What you should do
Output each entry that follows exactly. Images stay out.

Working data
═══

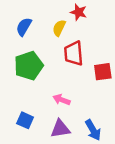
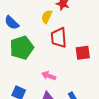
blue semicircle: (24, 27) -> (12, 23), moved, turned -77

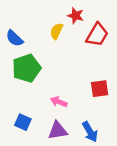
red trapezoid: (59, 38) -> (97, 35), moved, turned -145
red square: (83, 53) -> (100, 89), moved

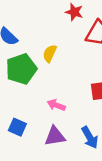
yellow semicircle: (56, 31) -> (50, 53), moved

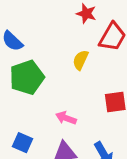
yellow semicircle: (50, 53) -> (81, 60), moved

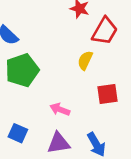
yellow semicircle: (81, 60) -> (85, 60), moved

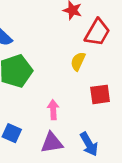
pink arrow: (60, 109) -> (53, 110), turned 66

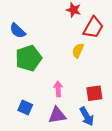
red square: (100, 94) -> (94, 93), moved

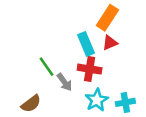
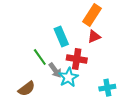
cyan rectangle: (86, 44) -> (61, 37), moved
cyan star: (97, 100) -> (68, 77), moved

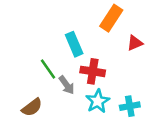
red triangle: (94, 37) -> (135, 43), moved
cyan star: (68, 77) -> (98, 101), moved

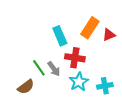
orange rectangle: (111, 18) -> (90, 28), moved
green line: (48, 69) -> (39, 68), moved

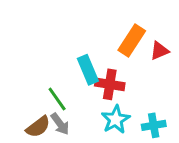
cyan rectangle: (60, 36) -> (88, 70), moved
gray arrow: (54, 69) -> (60, 124), moved

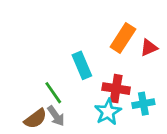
red cross: (110, 84) -> (116, 89), moved
cyan cross: (154, 125) -> (143, 104), moved

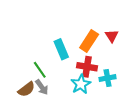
orange rectangle: (123, 38) -> (89, 41), moved
red triangle: (149, 48) -> (112, 36), turned -40

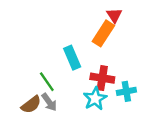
red triangle: (112, 36) -> (114, 15), moved
orange rectangle: (89, 41) -> (103, 33), moved

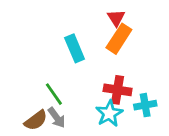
red triangle: (114, 15) -> (116, 18), moved
cyan rectangle: (72, 58) -> (75, 48), moved

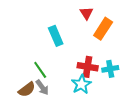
orange rectangle: (119, 39) -> (103, 29), moved
cyan cross: (145, 105) -> (110, 69), moved

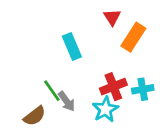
red cross: (88, 67) -> (113, 87), turned -30
gray arrow: (42, 87) -> (67, 101), moved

═══

Result for this task
blue semicircle: (24, 27) -> (12, 23), moved, turned -77

red trapezoid: (59, 38) -> (97, 35), moved, turned -145
red square: (83, 53) -> (100, 89), moved

yellow semicircle: (56, 31) -> (50, 53), moved

yellow semicircle: (50, 53) -> (81, 60), moved

yellow semicircle: (81, 60) -> (85, 60), moved

pink arrow: (60, 109) -> (53, 110), turned 66

red square: (100, 94) -> (94, 93), moved

cyan rectangle: (86, 44) -> (61, 37), moved
cyan star: (97, 100) -> (68, 77), moved

red triangle: (94, 37) -> (135, 43), moved
cyan star: (68, 77) -> (98, 101), moved

orange rectangle: (111, 18) -> (90, 28), moved
green line: (48, 69) -> (39, 68), moved

cyan rectangle: (60, 36) -> (88, 70), moved
gray arrow: (54, 69) -> (60, 124), moved

red cross: (110, 84) -> (116, 89), moved
cyan cross: (154, 125) -> (143, 104), moved

orange rectangle: (123, 38) -> (89, 41), moved
red triangle: (149, 48) -> (112, 36), turned -40

red triangle: (112, 36) -> (114, 15), moved
orange rectangle: (89, 41) -> (103, 33), moved

red triangle: (114, 15) -> (116, 18), moved
cyan rectangle: (72, 58) -> (75, 48), moved

orange rectangle: (119, 39) -> (103, 29), moved
cyan cross: (145, 105) -> (110, 69), moved

red cross: (88, 67) -> (113, 87), turned -30
gray arrow: (42, 87) -> (67, 101), moved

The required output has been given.